SOURCE MATERIAL
****************************************

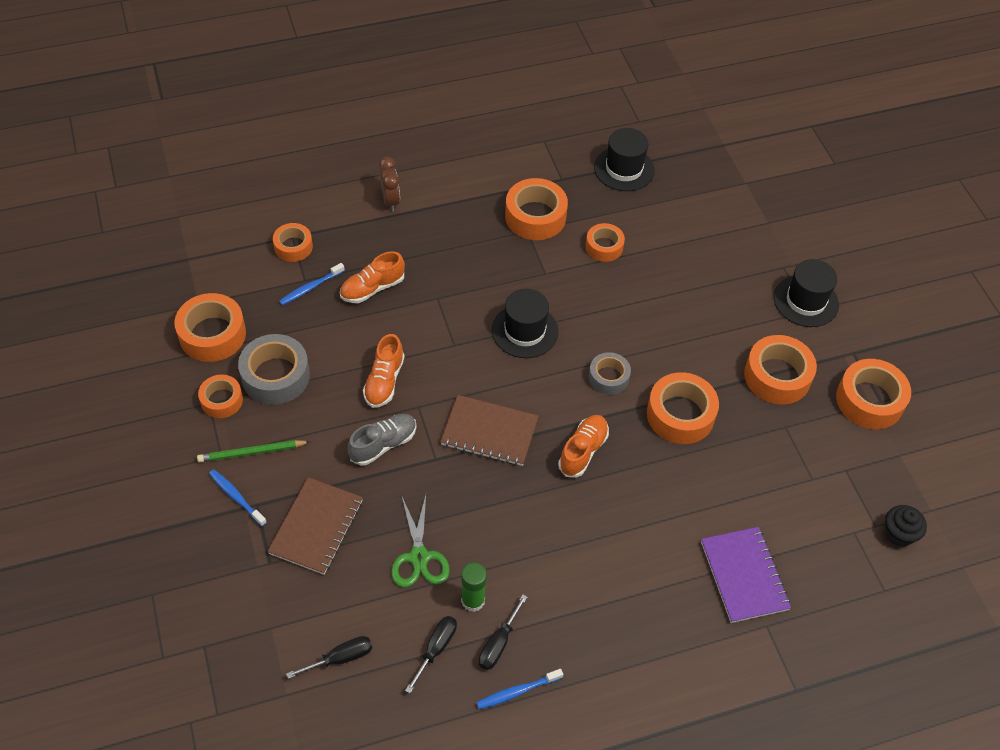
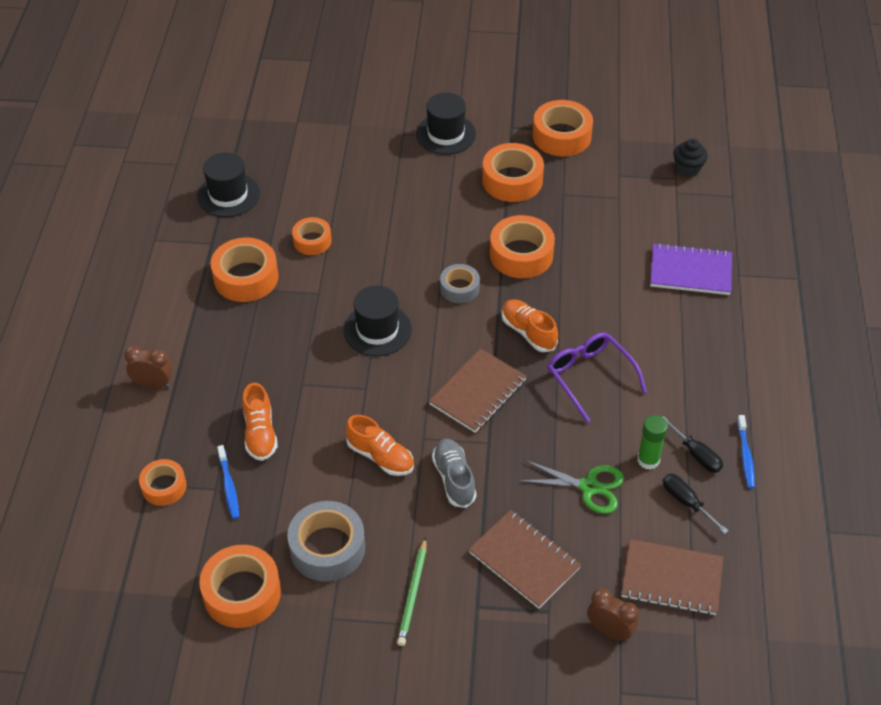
camera: 65 degrees left, 5 degrees down
(221, 400) = (334, 605): orange tape -> none
(236, 497) = (460, 621): blue toothbrush -> none
(266, 619) = (610, 630): none -> brown clock
(341, 658) = (671, 579): black screwdriver -> brown notebook
(552, 520) = (590, 377): none -> purple glasses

****************************************

WHAT YOU HAVE TO DO
An exact copy of the entries above, with no pictures, is the required answer.

ANSWER SPACE
camera: 65 degrees left, 5 degrees down
(221, 400) = (334, 605): orange tape -> none
(236, 497) = (460, 621): blue toothbrush -> none
(266, 619) = (610, 630): none -> brown clock
(341, 658) = (671, 579): black screwdriver -> brown notebook
(552, 520) = (590, 377): none -> purple glasses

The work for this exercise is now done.